(Beginning of THE DATA)
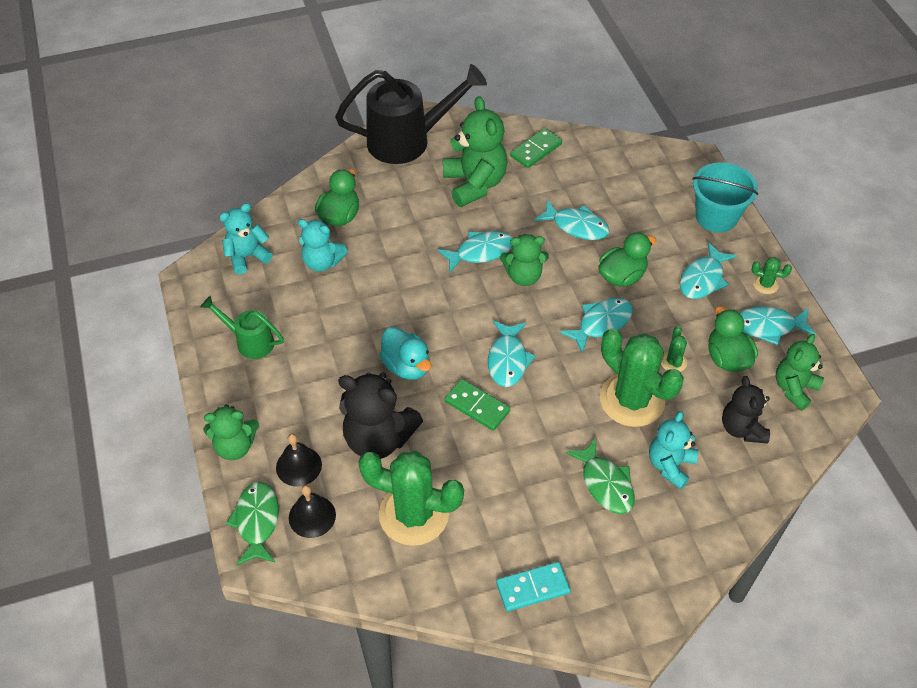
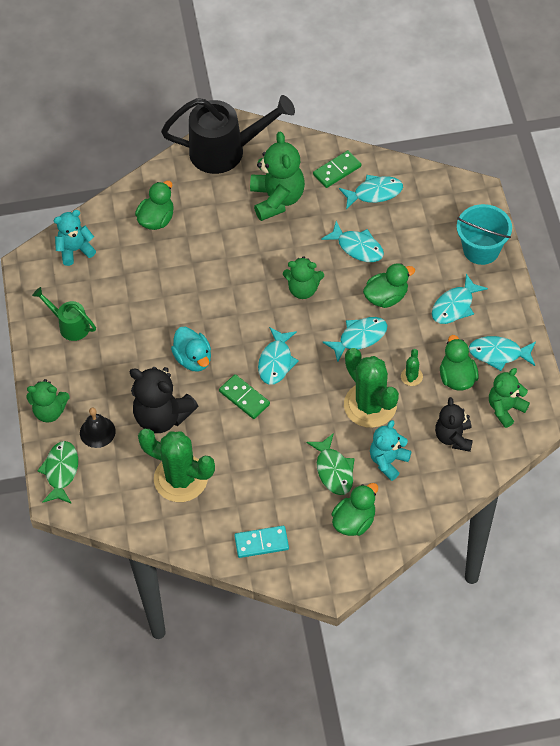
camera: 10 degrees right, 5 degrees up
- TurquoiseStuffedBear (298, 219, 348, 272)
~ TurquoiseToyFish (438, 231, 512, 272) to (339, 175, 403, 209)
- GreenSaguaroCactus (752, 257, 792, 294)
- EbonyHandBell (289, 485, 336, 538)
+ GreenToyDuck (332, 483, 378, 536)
(End of THE DATA)
EXERCISE: Repeat, exactly and in full, every entry in the data, but not the pictures.

WORKED SOLUTION:
camera: 10 degrees right, 5 degrees up
- TurquoiseStuffedBear (298, 219, 348, 272)
~ TurquoiseToyFish (438, 231, 512, 272) to (339, 175, 403, 209)
- GreenSaguaroCactus (752, 257, 792, 294)
- EbonyHandBell (289, 485, 336, 538)
+ GreenToyDuck (332, 483, 378, 536)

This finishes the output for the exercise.